Task goal:
Every line below that has "degrees" in it should be copied.

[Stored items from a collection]
◆ ◆ ◆ ◆ ◆
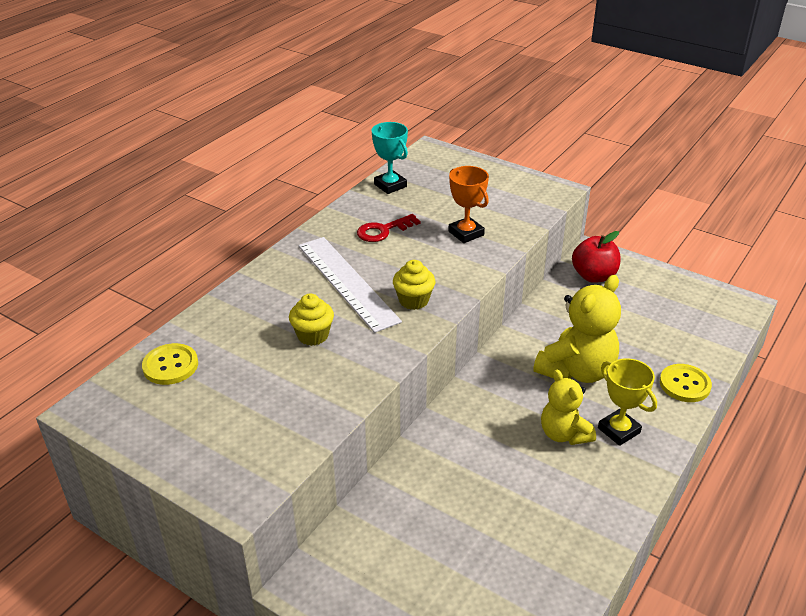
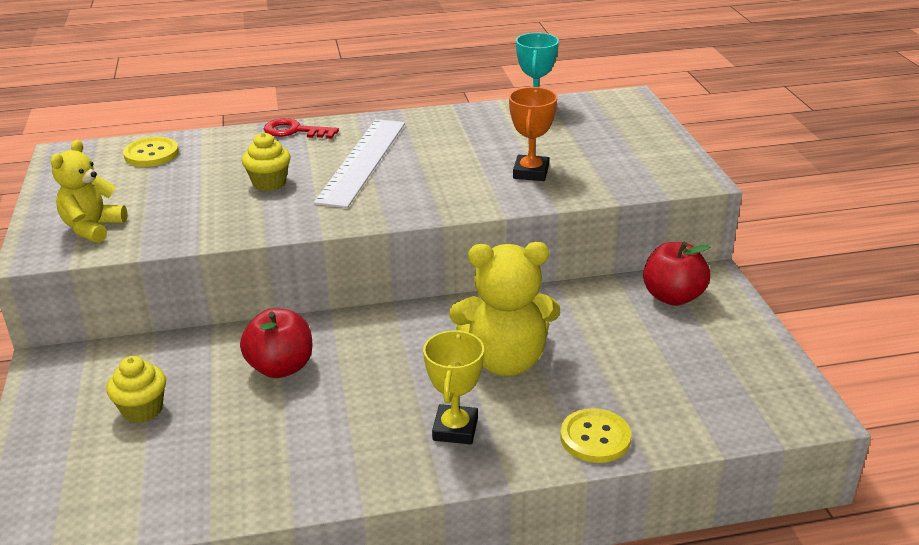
camera: 45 degrees right, 5 degrees down
(383, 230) = (463, 139): red key -> red key (295, 131)
(413, 300) = (387, 198): yellow cupcake -> yellow cupcake (142, 410)
(465, 466) = (281, 367): none -> red apple
(564, 434) = (401, 399): yellow teddy bear -> yellow teddy bear (93, 228)

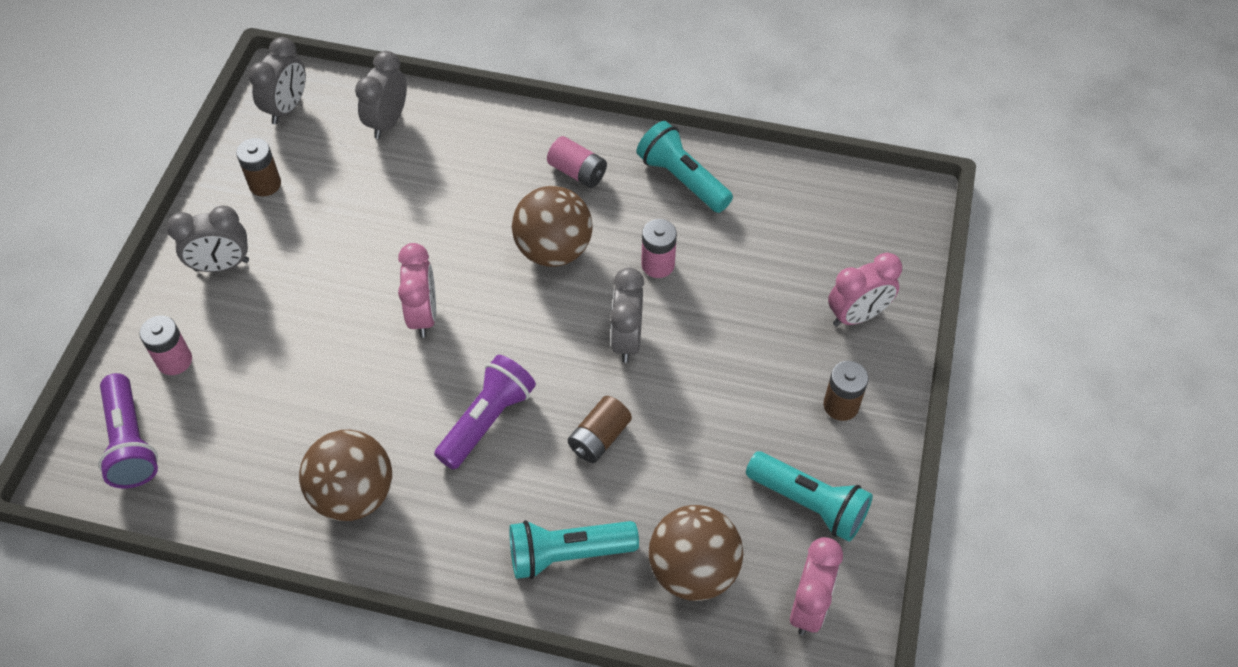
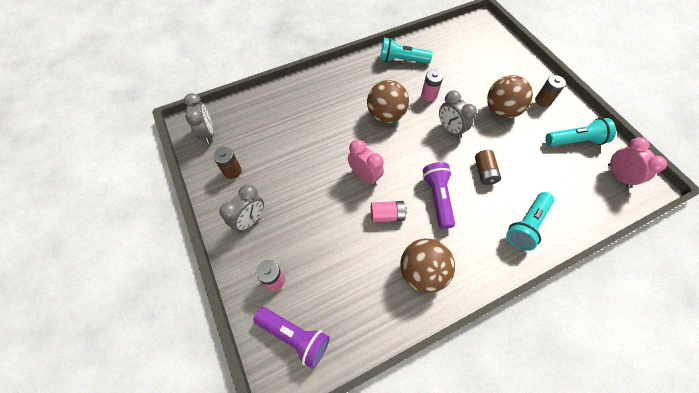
camera: 40 degrees left, 5 degrees up
(388, 122) = (261, 110): grey clock -> none
(577, 172) = (361, 82): pink battery -> pink battery (387, 215)
(693, 570) = (571, 194): brown ball -> brown ball (501, 111)
(857, 315) = (511, 68): pink clock -> none

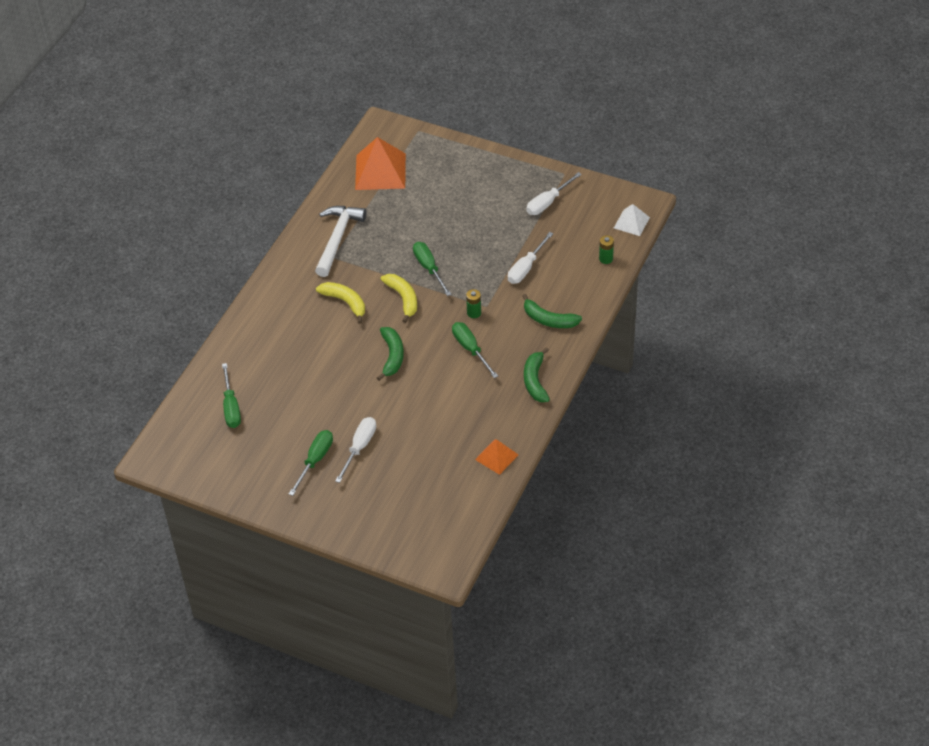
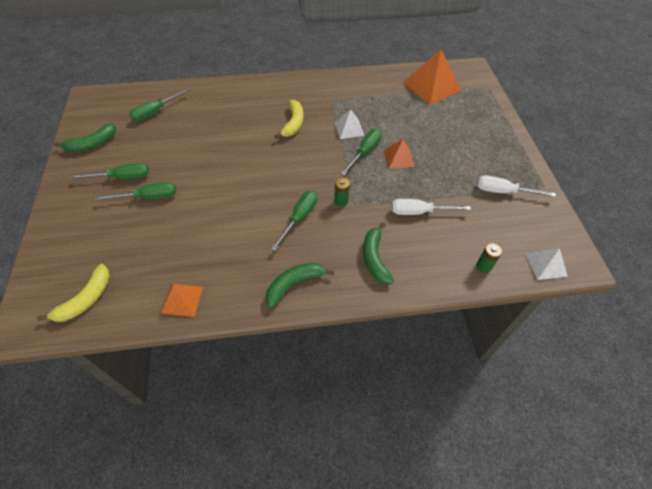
camera: 55 degrees right, 5 degrees up
(337, 238) = (350, 93): white hammer -> none
(359, 447) = (148, 197): white screwdriver -> green screwdriver
(388, 264) = (349, 129): none -> white pyramid
(392, 356) = (258, 172): green banana -> green banana (92, 144)
(403, 298) = (322, 152): yellow banana -> yellow banana (86, 299)
(456, 248) = (399, 158): none -> orange pyramid

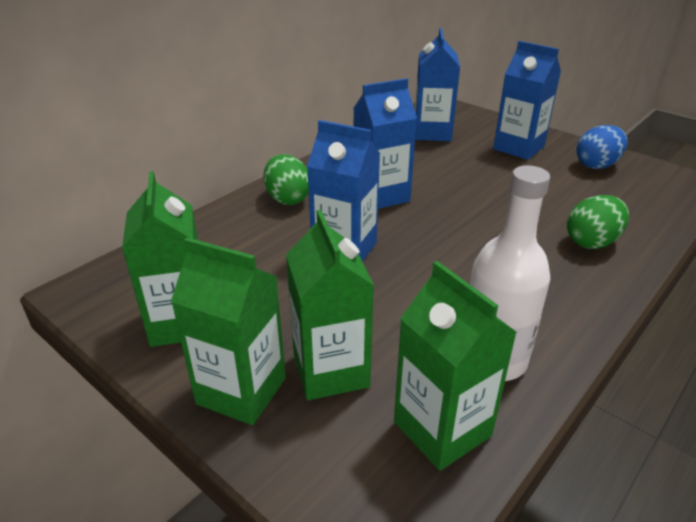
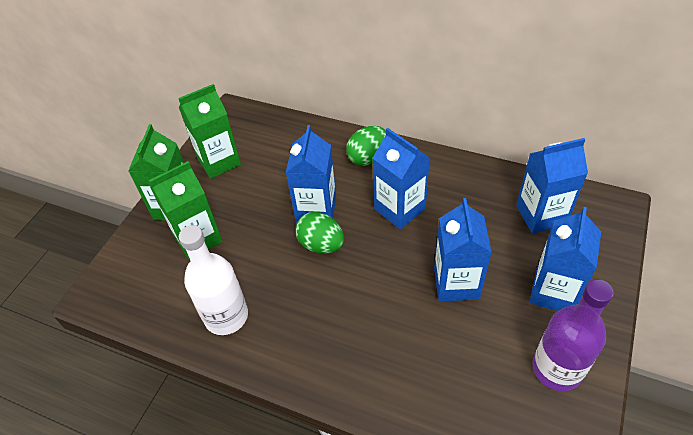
camera: 75 degrees right, 15 degrees up
(442, 429) = (165, 300): green carton -> none
(494, 187) = (456, 283): none -> blue carton
(592, 242) = (394, 369): green egg -> green egg (321, 245)
(597, 165) = (556, 369): blue egg -> purple bottle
◆ ◆ ◆ ◆ ◆
Written answer:
camera: 45 degrees right, 5 degrees down
camera: 40 degrees left, 5 degrees up
camera: 55 degrees right, 5 degrees up
camera: 75 degrees right, 15 degrees up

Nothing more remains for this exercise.